### Your objective
An exact transcription is needed, beginning at the line with "SERVO3: MG90S -> MG996R" and ending at the last line of the listing, with pictures left out and nothing else added.

### Data for analysis

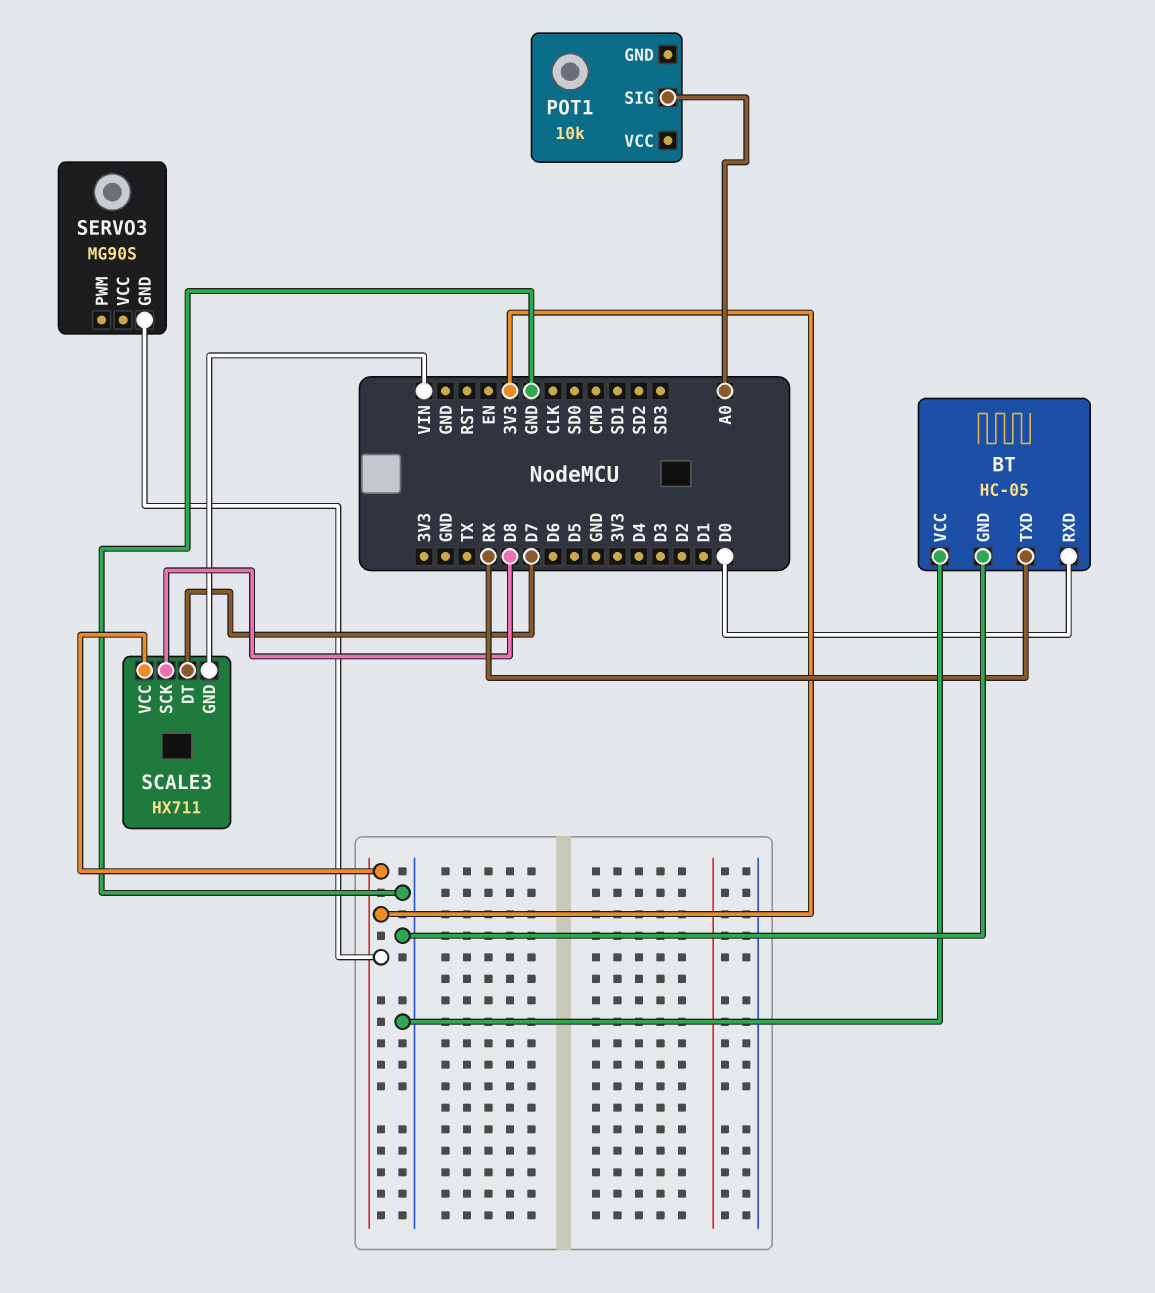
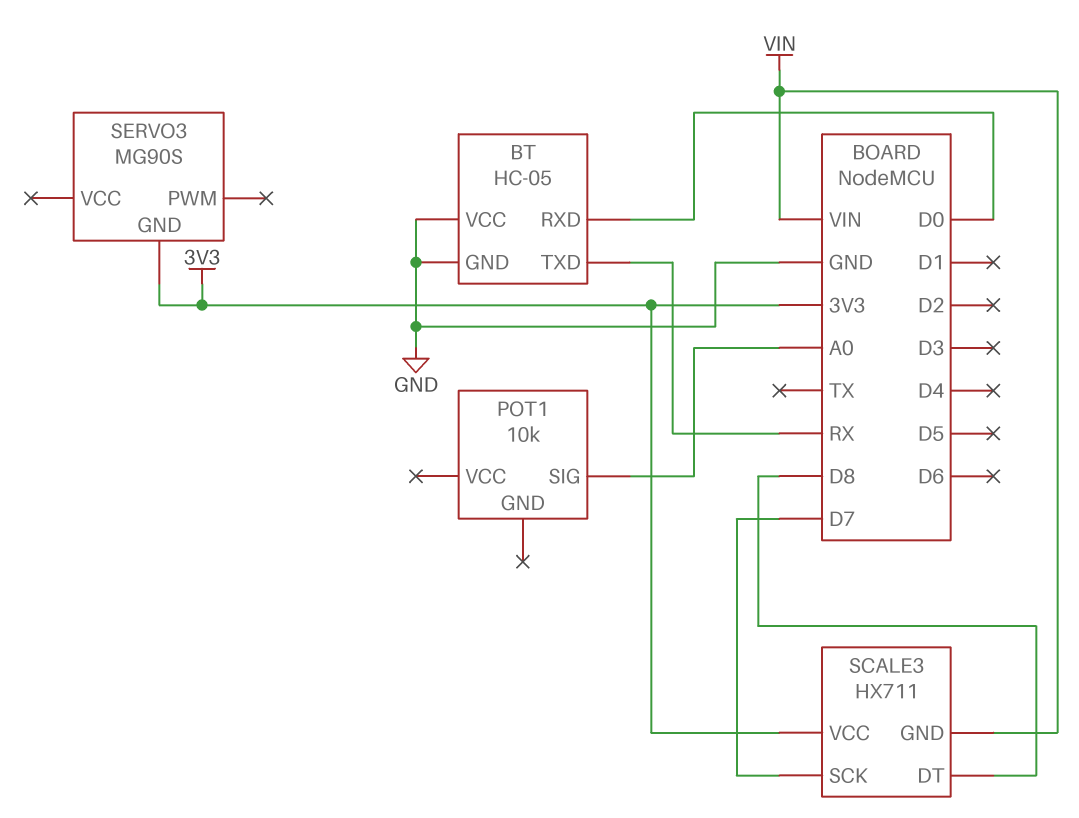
SCALE3 pin DT: D7 -> D8
SCALE3 pin SCK: D8 -> D7

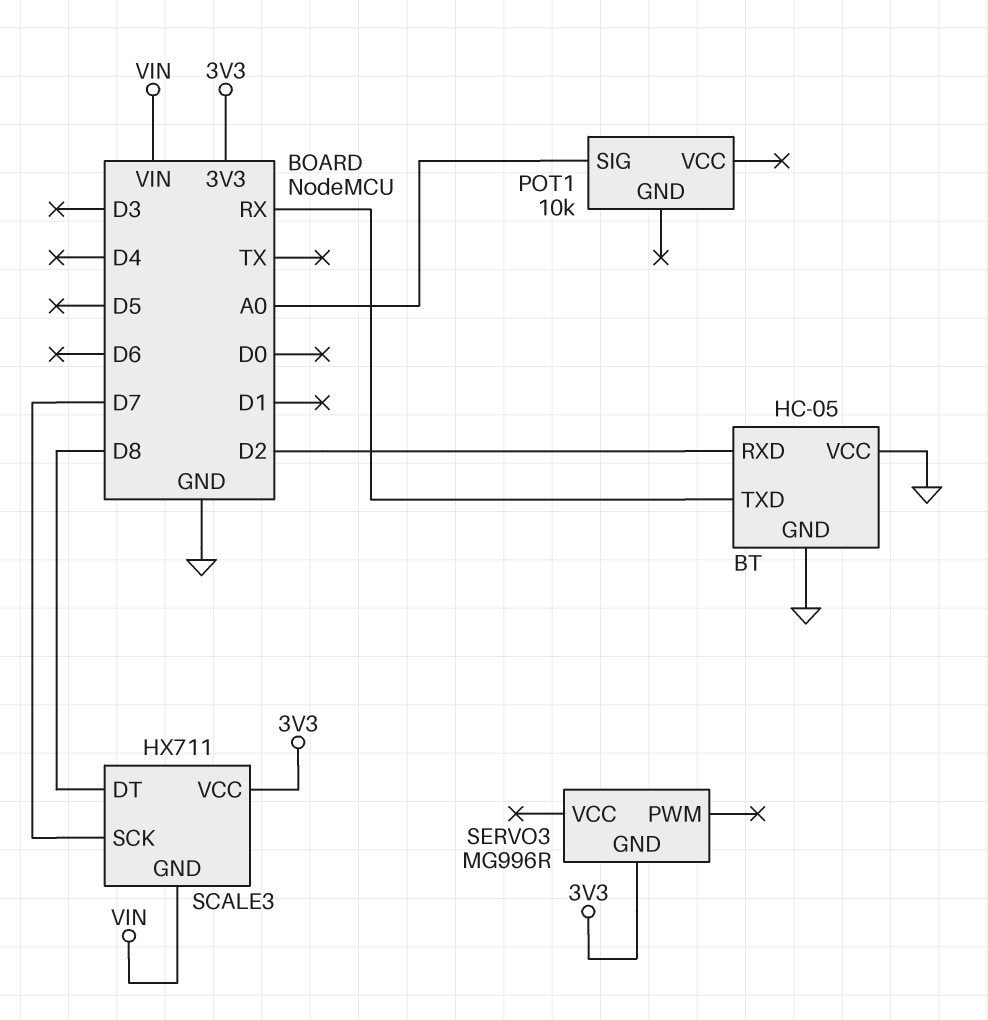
BT pin RXD: D0 -> D2
SERVO3: MG90S -> MG996R

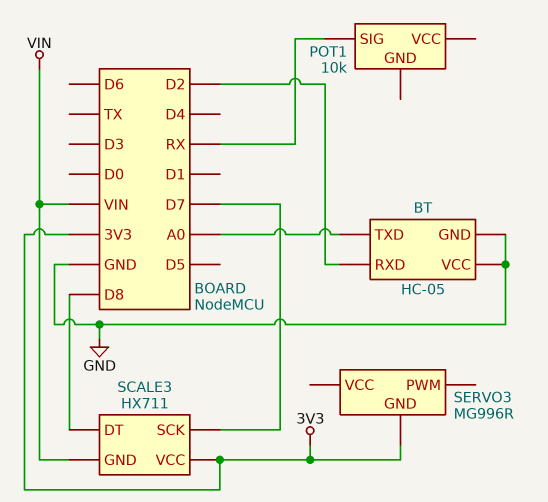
BT pin TXD: RX -> A0
POT1 pin SIG: A0 -> RX

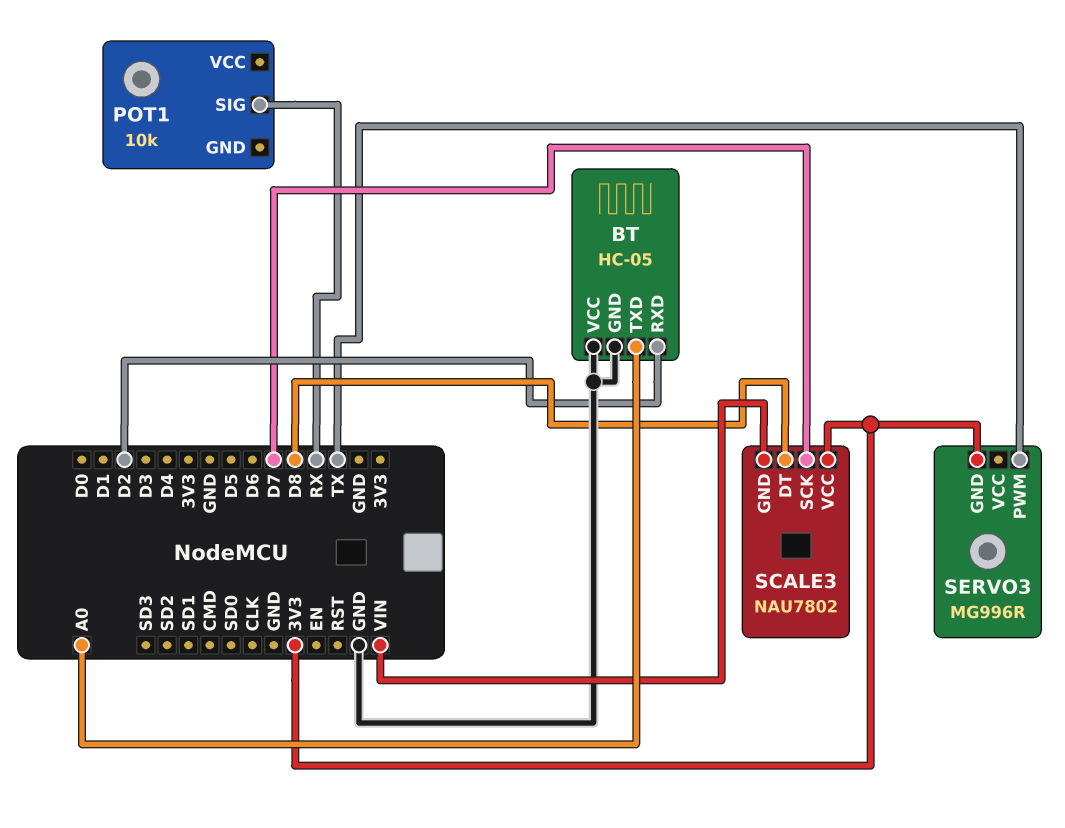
SCALE3: HX711 -> NAU7802
SERVO3 pin PWM: none -> TX

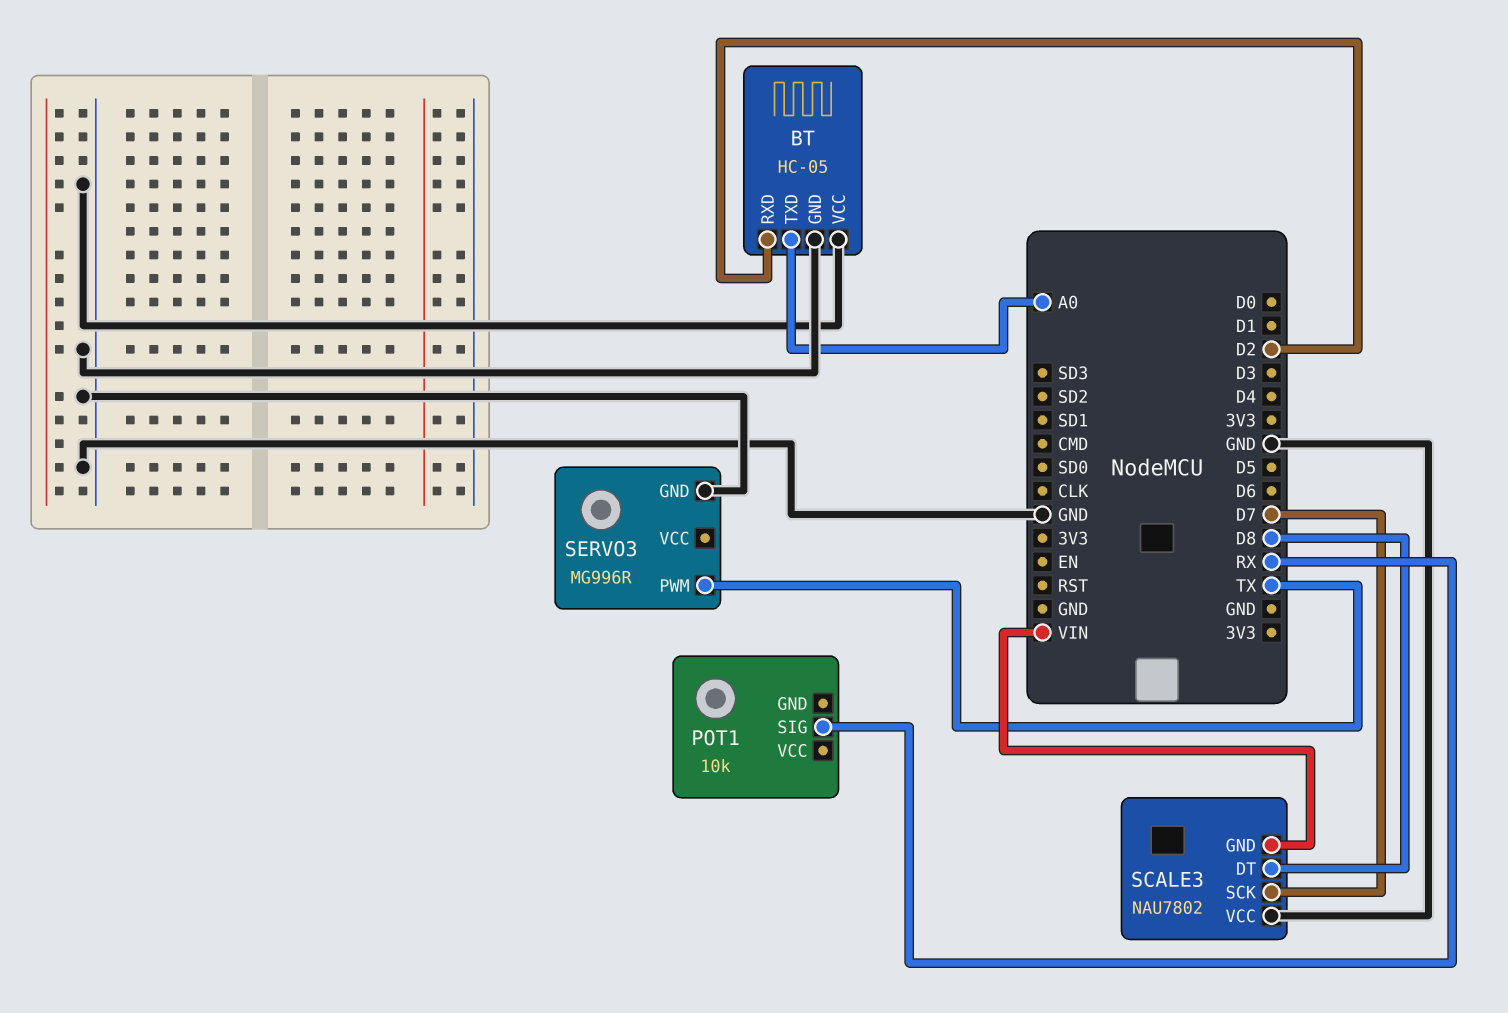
SCALE3 pin VCC: 3V3 -> GND
SERVO3 pin GND: 3V3 -> GND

### Solution
SERVO3: MG90S -> MG996R

BT pin TXD: RX -> A0
POT1 pin SIG: A0 -> RX

SCALE3: HX711 -> NAU7802
SERVO3 pin PWM: none -> TX

SCALE3 pin VCC: 3V3 -> GND
SERVO3 pin GND: 3V3 -> GND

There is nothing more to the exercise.